### What you will do
Starting at the line that holds "rosy lead pencil 294,427,402,546", transcribe every line to the end of the data exactly; include no other lines.

### Information provided
=====

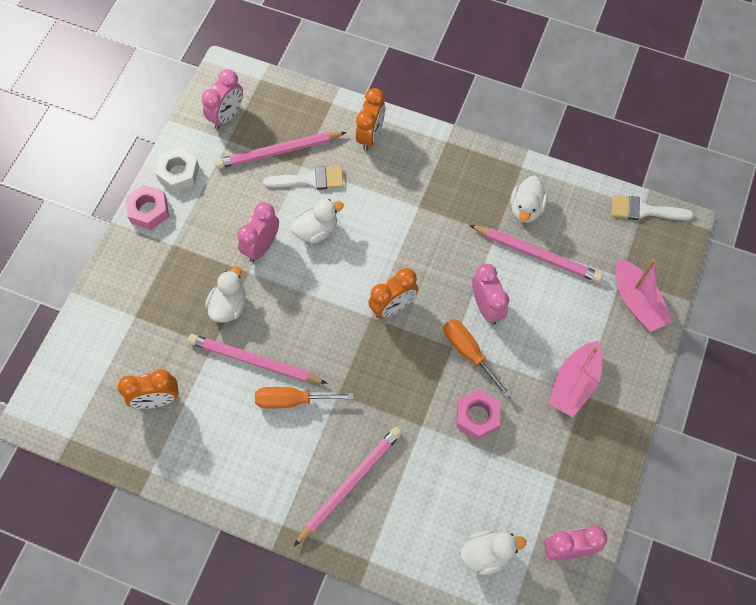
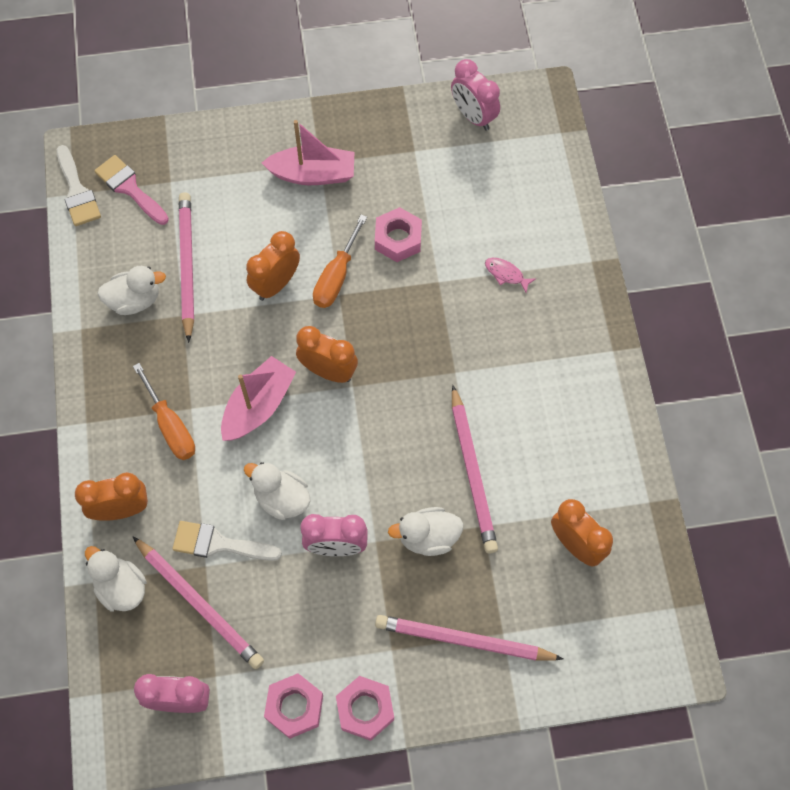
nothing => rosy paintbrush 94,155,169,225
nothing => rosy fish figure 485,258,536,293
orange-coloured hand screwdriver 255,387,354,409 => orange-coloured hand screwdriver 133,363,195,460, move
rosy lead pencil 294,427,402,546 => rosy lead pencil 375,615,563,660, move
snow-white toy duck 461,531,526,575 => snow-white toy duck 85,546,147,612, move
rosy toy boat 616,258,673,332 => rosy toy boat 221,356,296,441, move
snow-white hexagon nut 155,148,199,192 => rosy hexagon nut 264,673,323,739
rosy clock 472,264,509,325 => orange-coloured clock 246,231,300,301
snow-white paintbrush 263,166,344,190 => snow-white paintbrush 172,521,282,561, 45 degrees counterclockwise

=====

### Problem solution
rosy lead pencil 294,427,402,546 => rosy lead pencil 375,615,563,660, move
snow-white toy duck 461,531,526,575 => snow-white toy duck 85,546,147,612, move
rosy toy boat 616,258,673,332 => rosy toy boat 221,356,296,441, move
snow-white hexagon nut 155,148,199,192 => rosy hexagon nut 264,673,323,739
rosy clock 472,264,509,325 => orange-coloured clock 246,231,300,301
snow-white paintbrush 263,166,344,190 => snow-white paintbrush 172,521,282,561, 45 degrees counterclockwise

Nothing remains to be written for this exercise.